TASK OBJECTIVE:
Don't include pictures. Quote the lines below from the first through the line that contains "(447, 184) = (639, 403): yellow hat -> none".

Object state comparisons
* * * * * * *

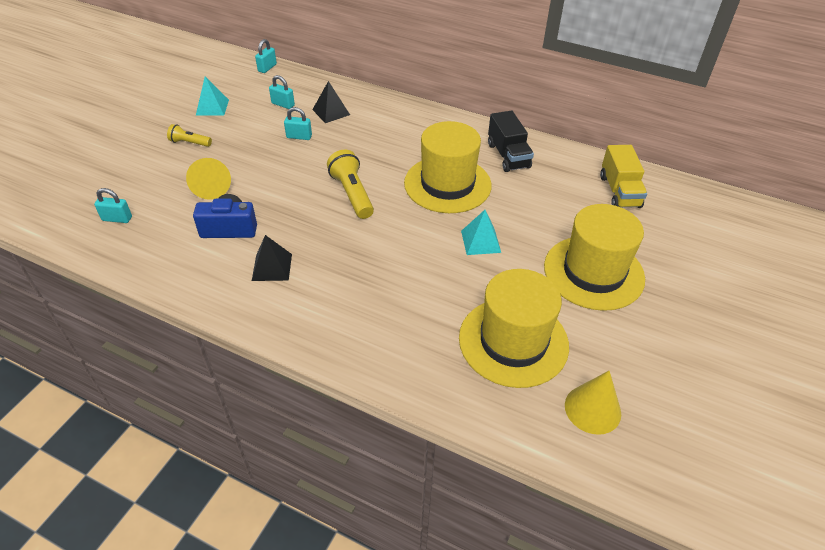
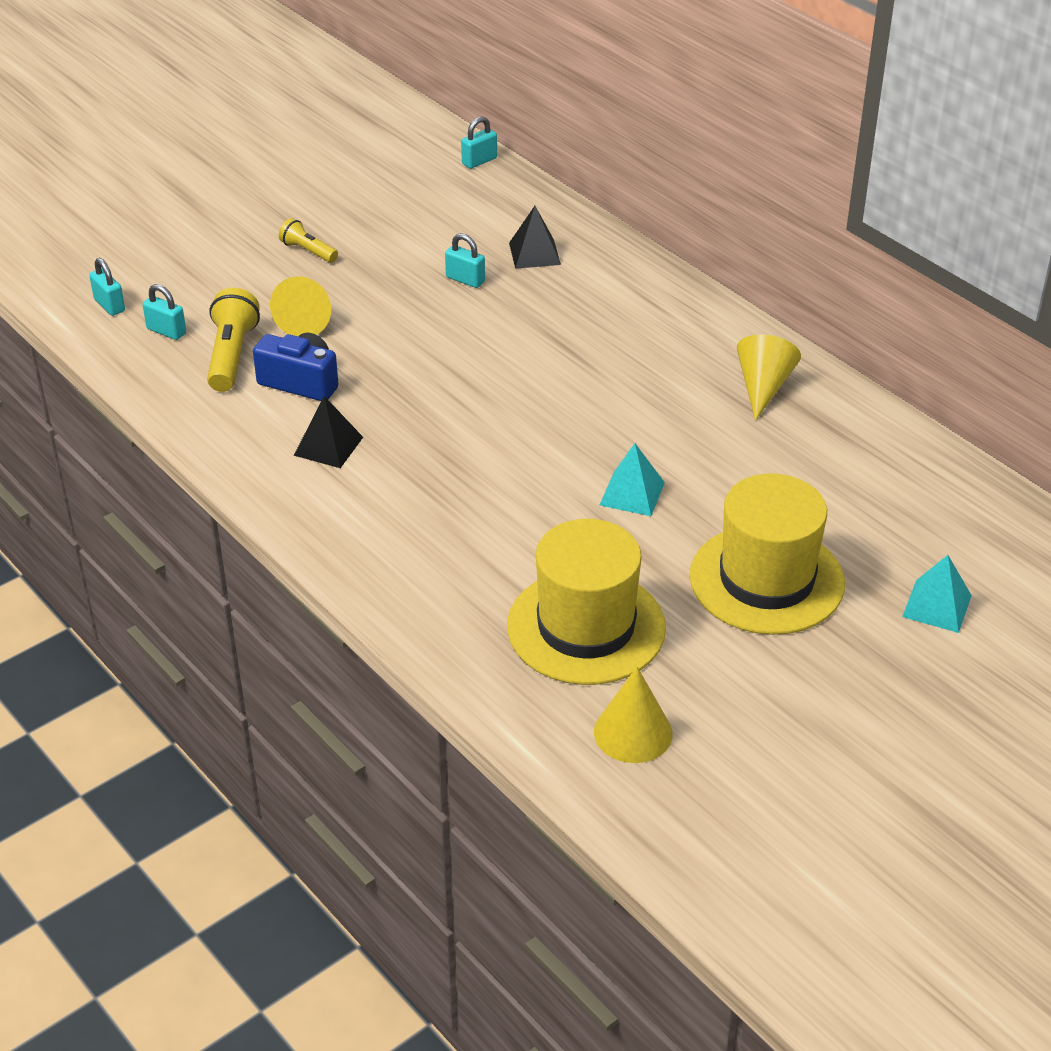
camera: 25 degrees right, 5 degrees down
(212, 107) = (366, 205): turquoise pyramid -> turquoise pyramid (937, 606)
(283, 104) = (470, 225): turquoise padlock -> turquoise padlock (109, 305)
(352, 194) = (491, 381): yellow flashlight -> yellow flashlight (231, 355)
(447, 184) = (639, 403): yellow hat -> none
(508, 156) = (763, 387): black truck -> yellow cone
(619, 191) = (900, 484): yellow truck -> none

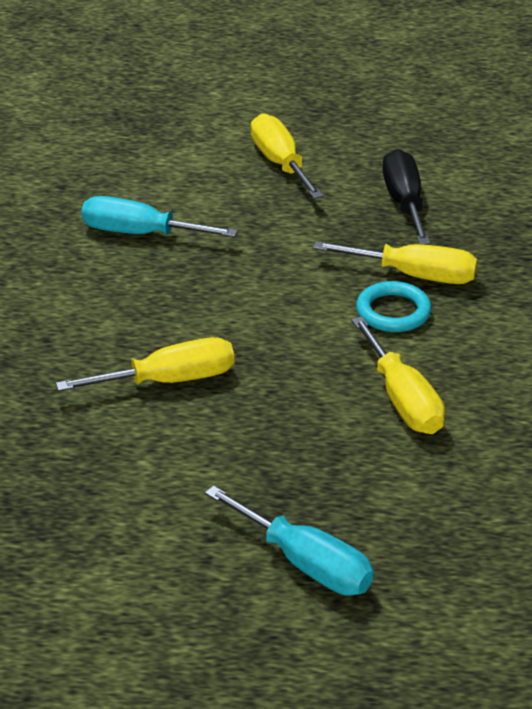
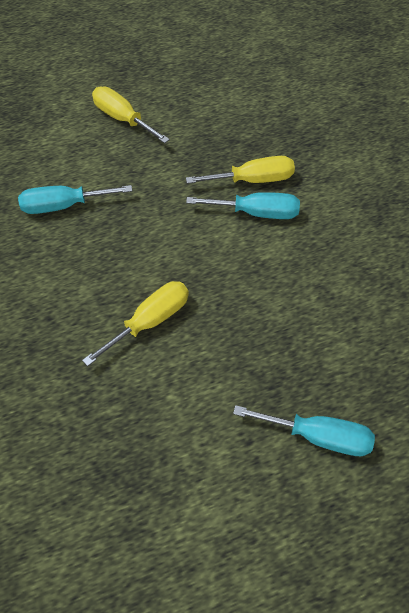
camera: 25 degrees left, 20 degrees up
(393, 312) = (256, 213): turquoise ring -> turquoise screwdriver
(402, 400) = (301, 280): yellow screwdriver -> none
(404, 202) = (215, 125): black screwdriver -> none

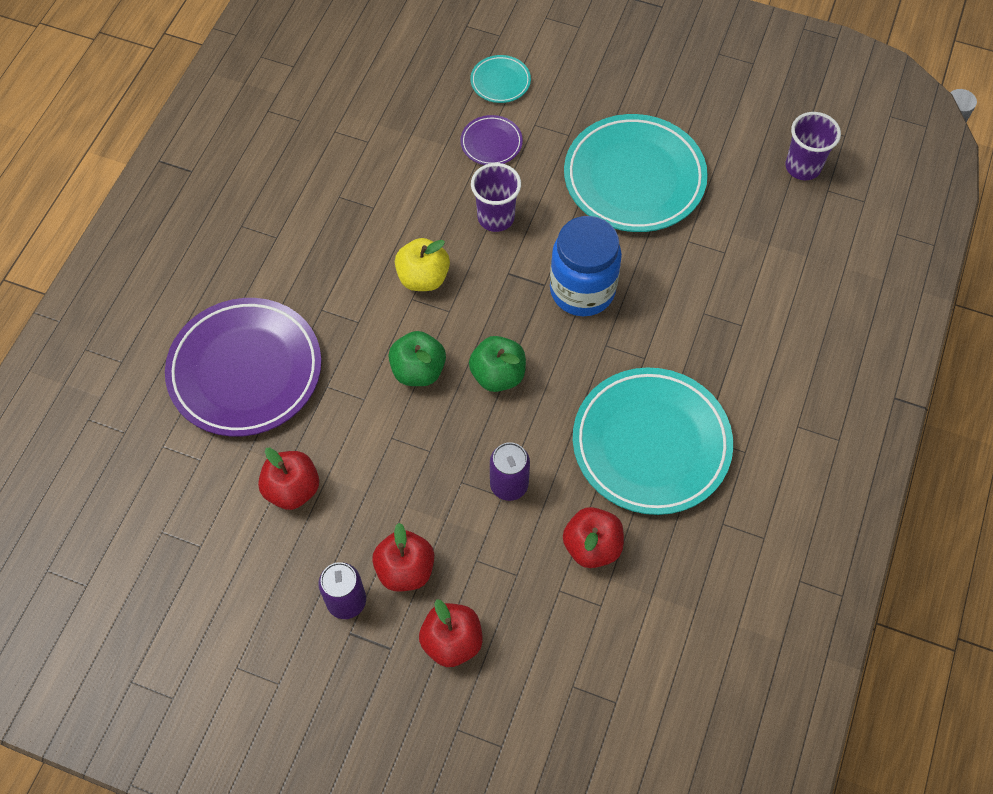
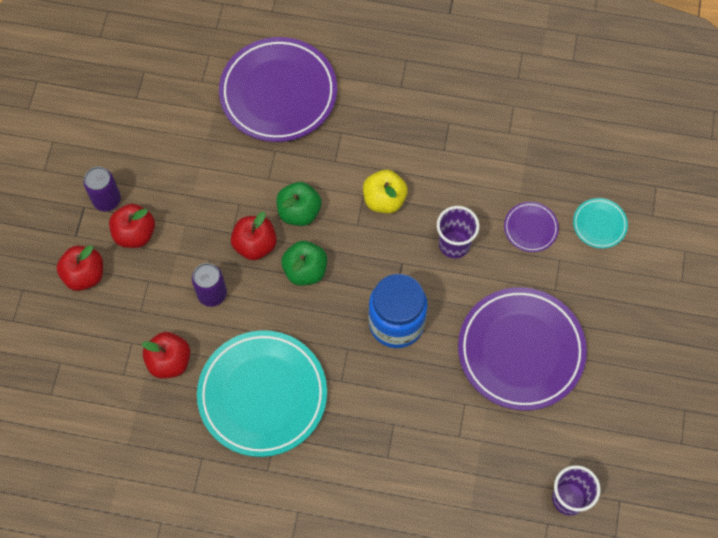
camera: 80 degrees right, 5 degrees up
(292, 489) = (187, 146): red apple -> red apple (255, 245)
(634, 178) = (521, 351): turquoise plate -> purple plate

* * * * * * *

RESULT FOR THIS TASK:
camera: 25 degrees right, 5 degrees down
(212, 107) = (366, 205): turquoise pyramid -> turquoise pyramid (937, 606)
(283, 104) = (470, 225): turquoise padlock -> turquoise padlock (109, 305)
(352, 194) = (491, 381): yellow flashlight -> yellow flashlight (231, 355)
(447, 184) = (639, 403): yellow hat -> none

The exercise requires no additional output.